** Opening Data extract block **
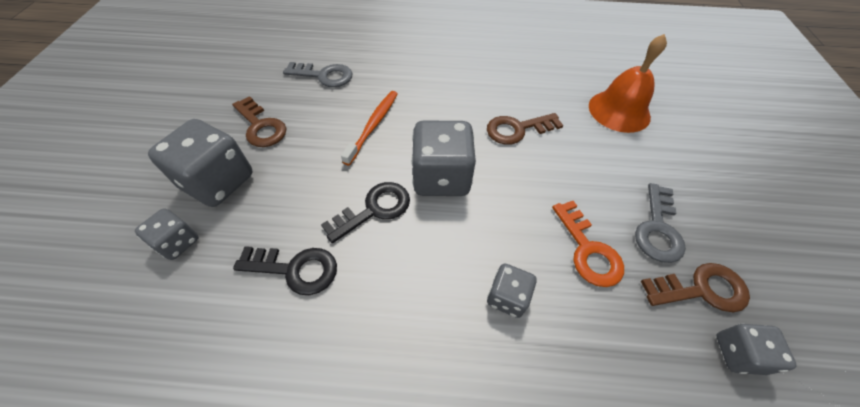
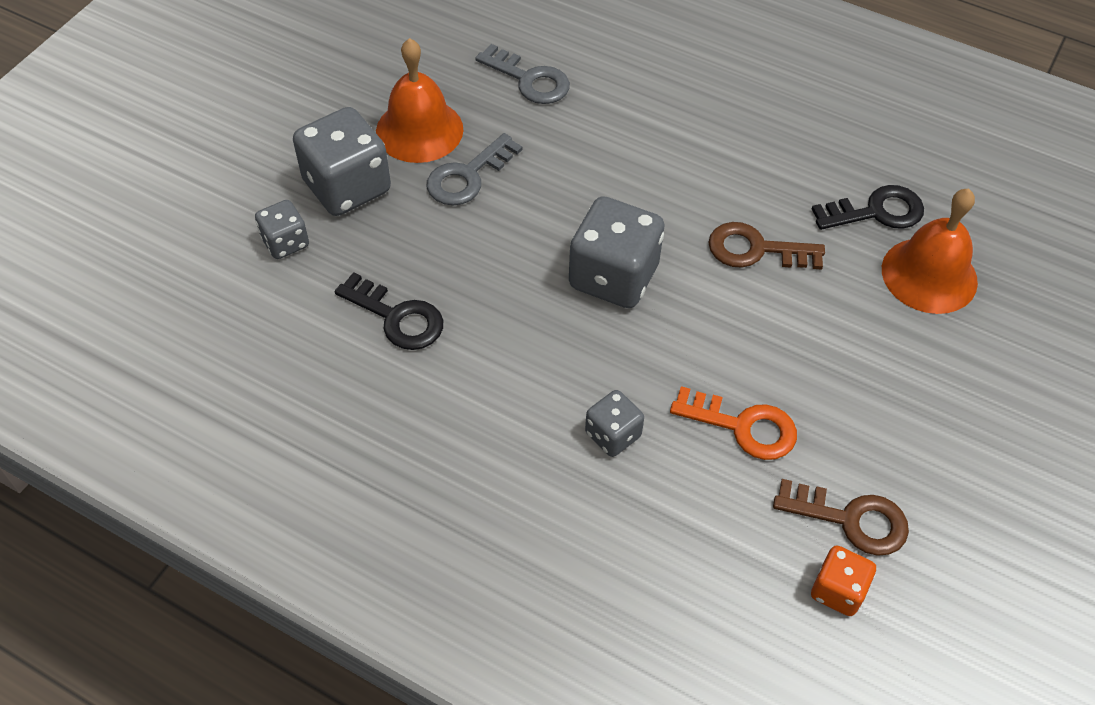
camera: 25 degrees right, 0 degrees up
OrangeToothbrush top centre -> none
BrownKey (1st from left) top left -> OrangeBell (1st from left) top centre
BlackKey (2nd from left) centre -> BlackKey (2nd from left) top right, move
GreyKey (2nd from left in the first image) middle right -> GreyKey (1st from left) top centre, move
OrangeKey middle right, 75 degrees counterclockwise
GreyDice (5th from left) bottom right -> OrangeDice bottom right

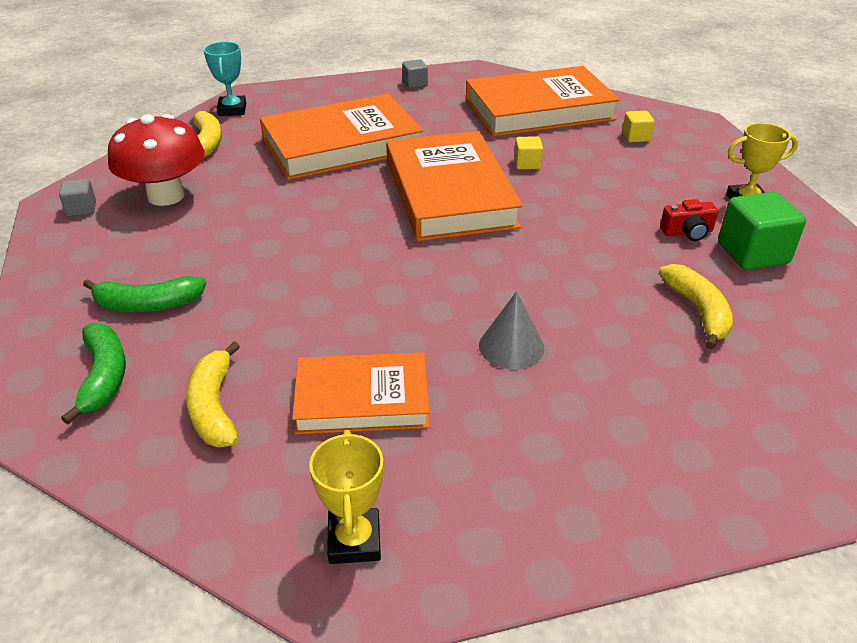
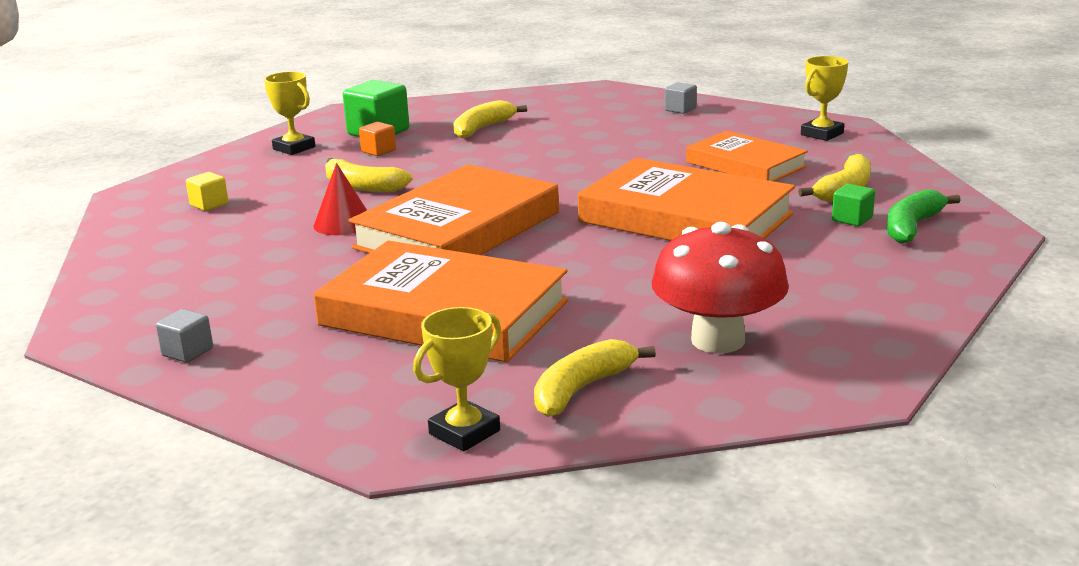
camera: 130 degrees left, 15 degrees down
TurquoiseTrophy top left -> YellowTrophy (2nd from left) bottom centre
OrangeBook (4th from left in the first image) top centre -> OrangeBook (3rd from left) centre, move
YellowCube (1st from left) top centre -> RedCone middle left
GreyCube (1st from left in the first image) top left -> GreyCube (2nd from left) top centre, move
RedCamera middle right -> OrangeCube top centre
GreenBanana (2nd from left) middle left -> none
GreyCone centre -> none
none -> YellowBanana (1st from left) top centre
none -> GreenCube (2nd from left) middle right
** Closing Data extract block **
### What you should do
If a line above holds the word "bottom", copy it.

### Finished task
GreyDice (5th from left) bottom right -> OrangeDice bottom right
TurquoiseTrophy top left -> YellowTrophy (2nd from left) bottom centre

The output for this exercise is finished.